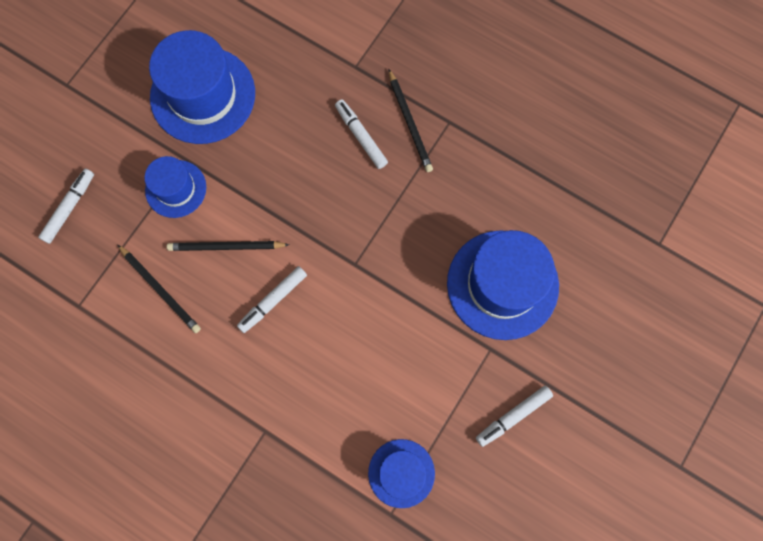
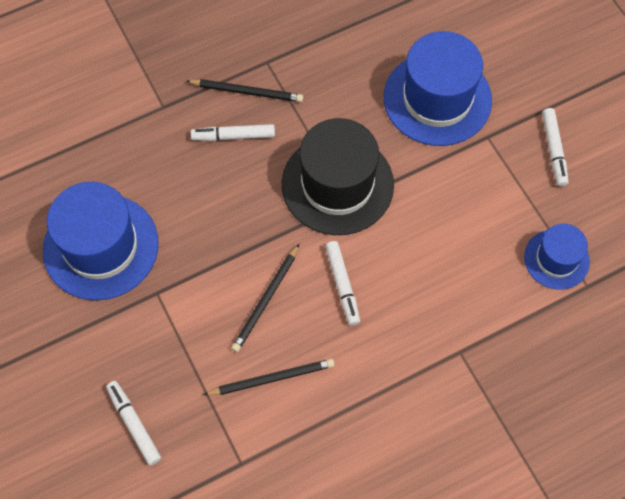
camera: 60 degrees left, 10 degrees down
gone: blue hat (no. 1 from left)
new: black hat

== == ==

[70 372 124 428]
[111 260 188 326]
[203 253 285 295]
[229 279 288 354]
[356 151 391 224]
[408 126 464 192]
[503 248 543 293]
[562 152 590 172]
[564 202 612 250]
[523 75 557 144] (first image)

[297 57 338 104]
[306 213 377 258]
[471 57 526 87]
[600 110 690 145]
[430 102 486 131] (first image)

== == ==

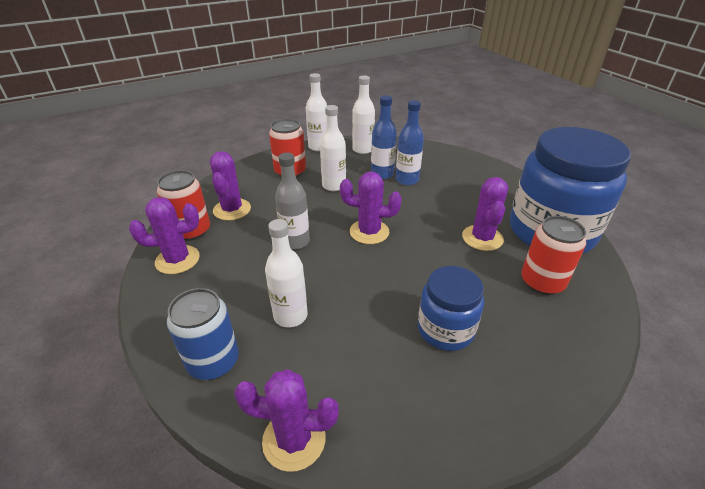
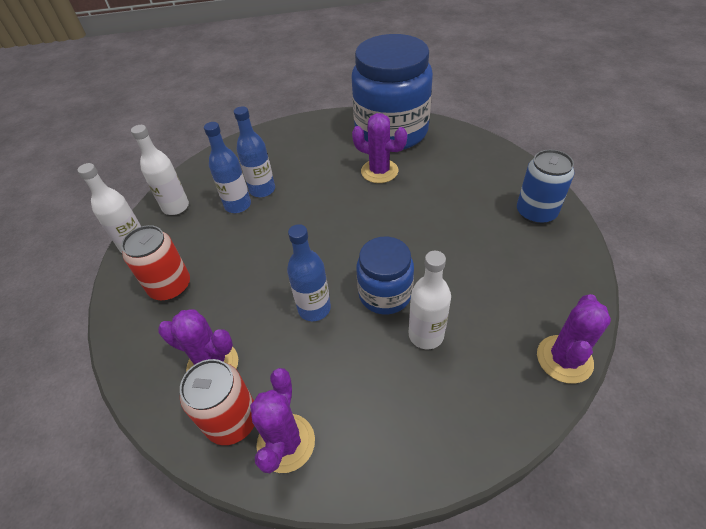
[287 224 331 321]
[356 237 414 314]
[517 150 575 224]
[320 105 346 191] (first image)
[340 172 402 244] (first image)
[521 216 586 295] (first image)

== == ==

**Activity:**
Only the lines above from the line containing "[70 372 124 428]" through the line containing "[564 202 612 250]" should be retyped, exactly and with both ends included.

**Written response:**
[70 372 124 428]
[111 260 188 326]
[203 253 285 295]
[229 279 288 354]
[356 151 391 224]
[408 126 464 192]
[503 248 543 293]
[562 152 590 172]
[564 202 612 250]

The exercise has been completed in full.